═══ RECORD EXCERPTS

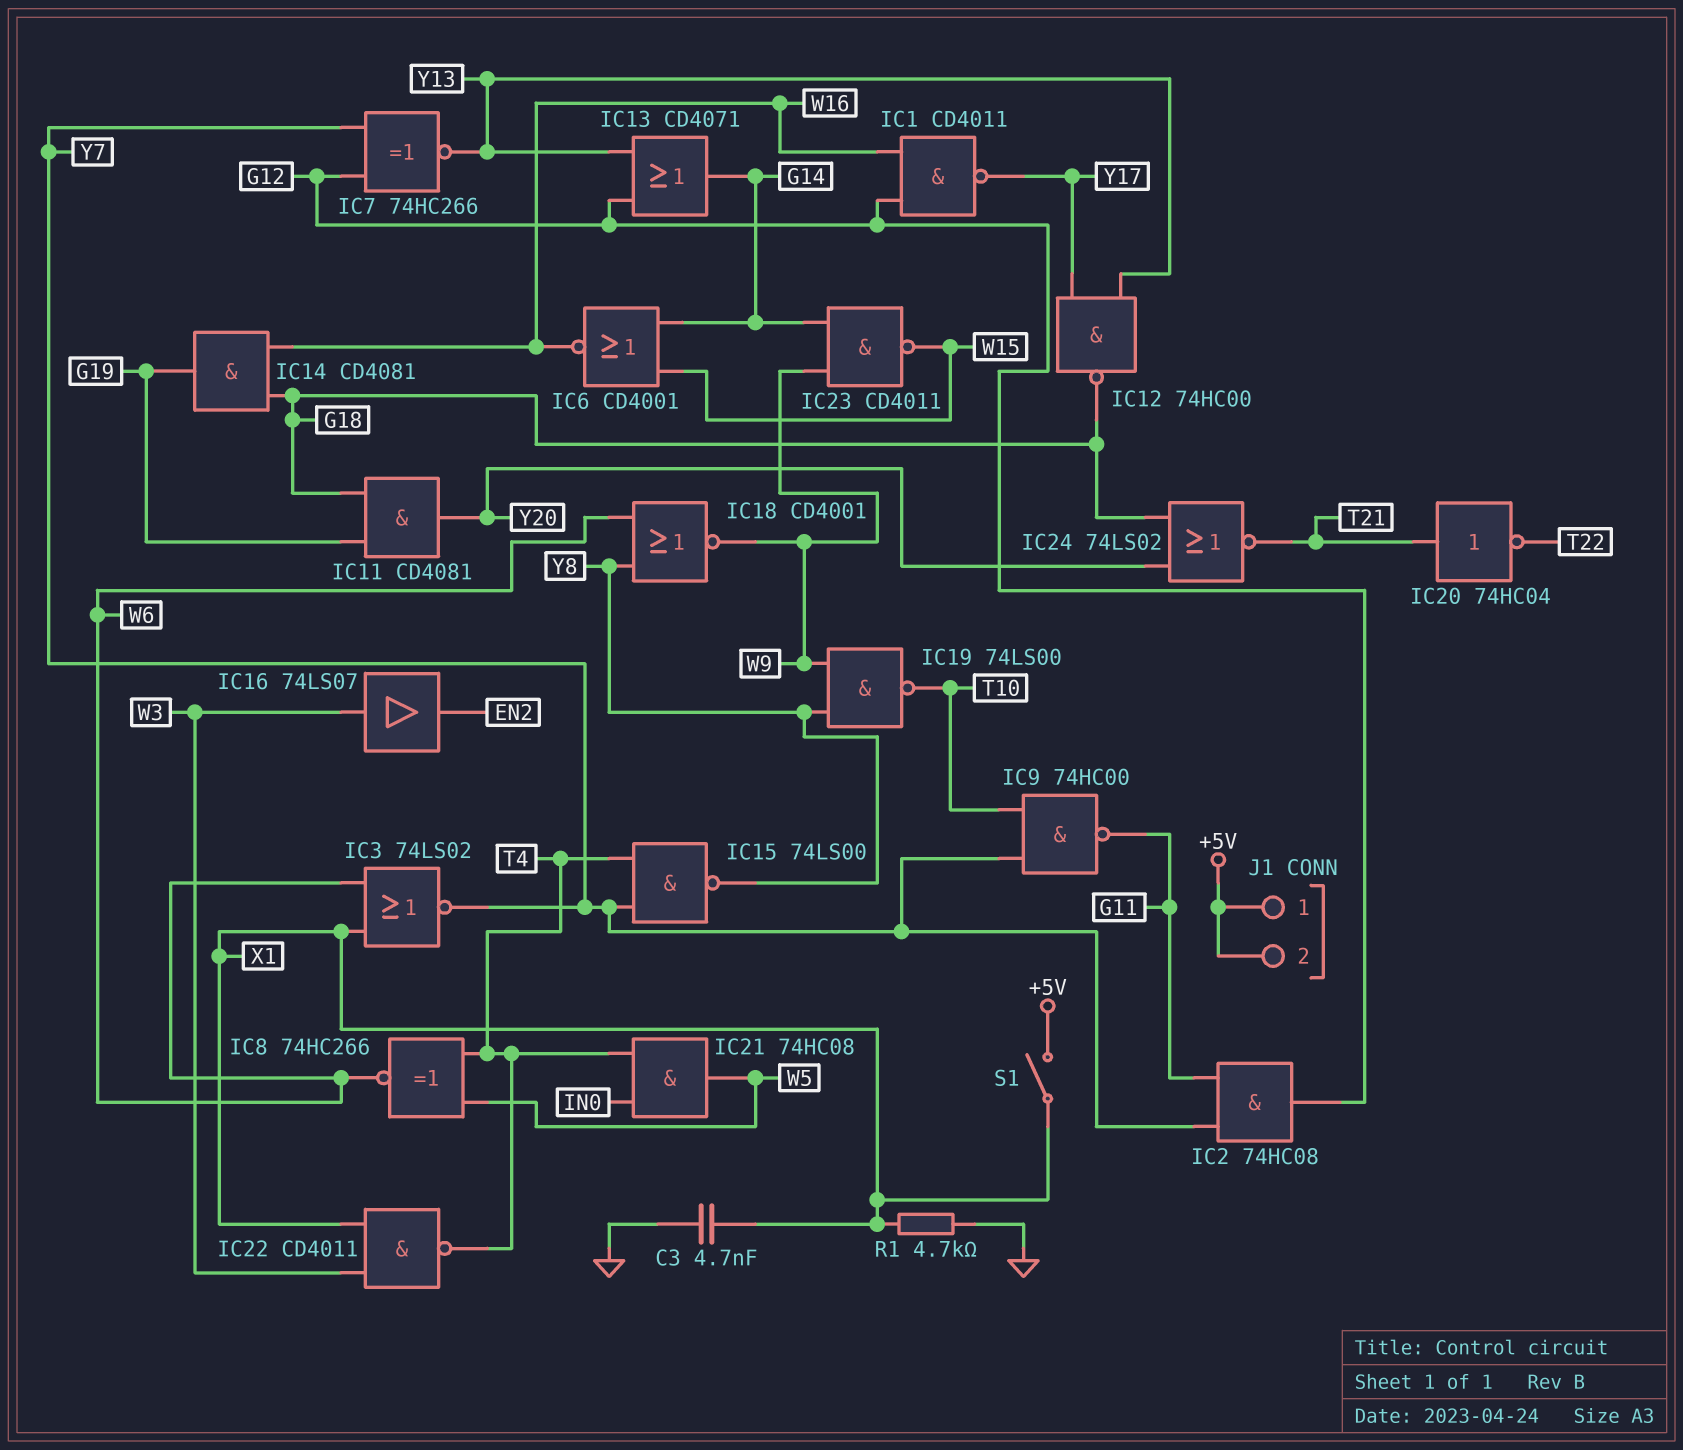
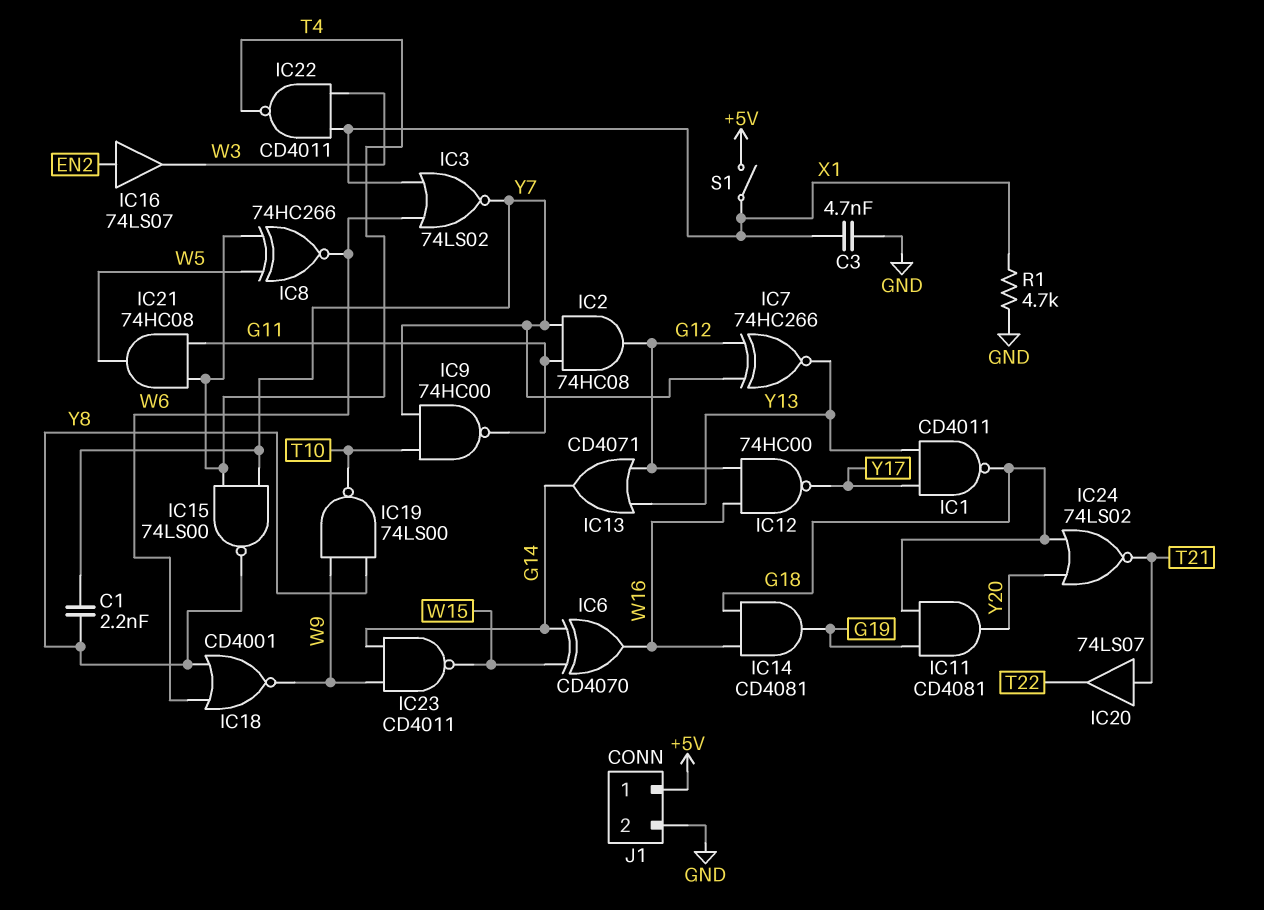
C1: none -> 2.2nF (Y7, Y8)
IC1: NAND CD4011 (in G12, in W16, out Y17) -> NAND CD4011 (in Y13, in Y17, out G18)
IC6: NOR CD4001 (in G14, in W15, out W16) -> XOR CD4070 (in G14, in W15, out W16)
IC12: NAND 74HC00 (in Y13, in Y17, out G18) -> NAND 74HC00 (in G12, in W16, out Y17)
IC16: buffer 74LS07 (in W3, out EN2) -> buffer 74LS07 (in EN2, out W3)
IC20: NOT 74HC04 (in T21, out T22) -> buffer 74LS07 (in T21, out T22)
IC21: AND 74HC08 (in IN0, in T4, out W5) -> AND 74HC08 (in G11, in T4, out W5)
J1 pin 2: +5V -> GND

══════

#### [WHAT THE TASK REQUIRES]
Exactly the lines from the one containing "IC20: NOT 74HC04" through the end of the listing above, inclusive, are to be written out, and no others.

#### [SOLUTION TO THE PROBLEM]
IC20: NOT 74HC04 (in T21, out T22) -> buffer 74LS07 (in T21, out T22)
IC21: AND 74HC08 (in IN0, in T4, out W5) -> AND 74HC08 (in G11, in T4, out W5)
J1 pin 2: +5V -> GND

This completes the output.